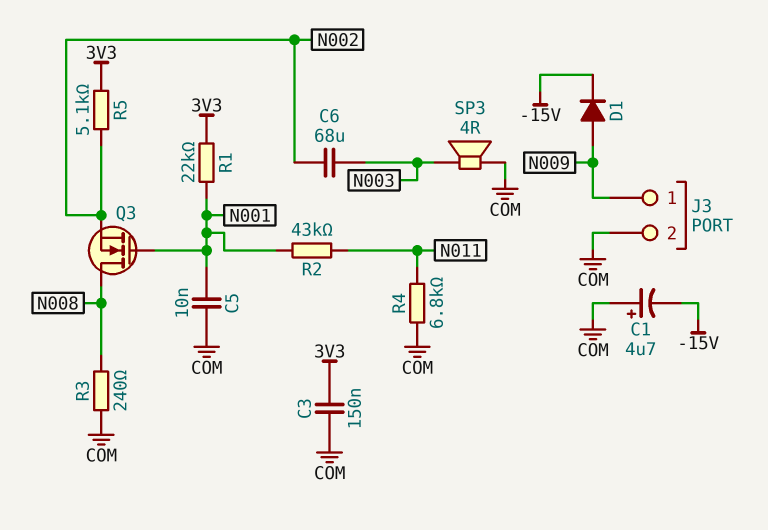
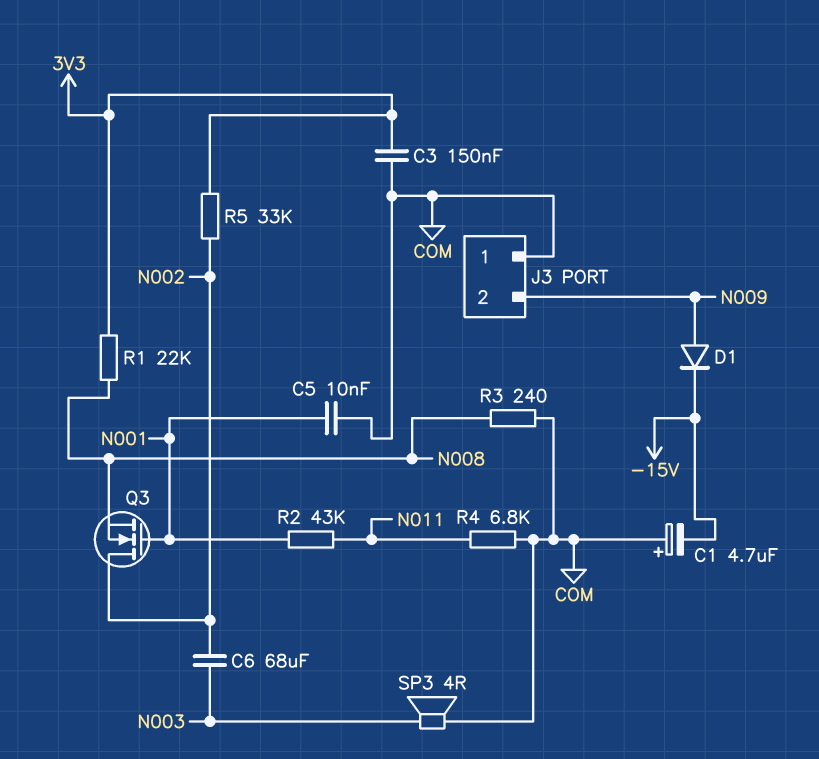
J3 pin 1: N009 -> COM
J3 pin 2: COM -> N009
Q3: NMOS (G N001, D N008, S N002) -> NMOS (G N001, D N002, S N008)
R1: 22k (3V3, N001) -> 22k (3V3, N008)
R5: 5.1k (3V3, N002) -> 33k (3V3, N002)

· · · · ·

EXERCISE BRIEF:
Without the pictures, give all the records above again exactly.

TASK RESPONSE:
J3 pin 1: N009 -> COM
J3 pin 2: COM -> N009
Q3: NMOS (G N001, D N008, S N002) -> NMOS (G N001, D N002, S N008)
R1: 22k (3V3, N001) -> 22k (3V3, N008)
R5: 5.1k (3V3, N002) -> 33k (3V3, N002)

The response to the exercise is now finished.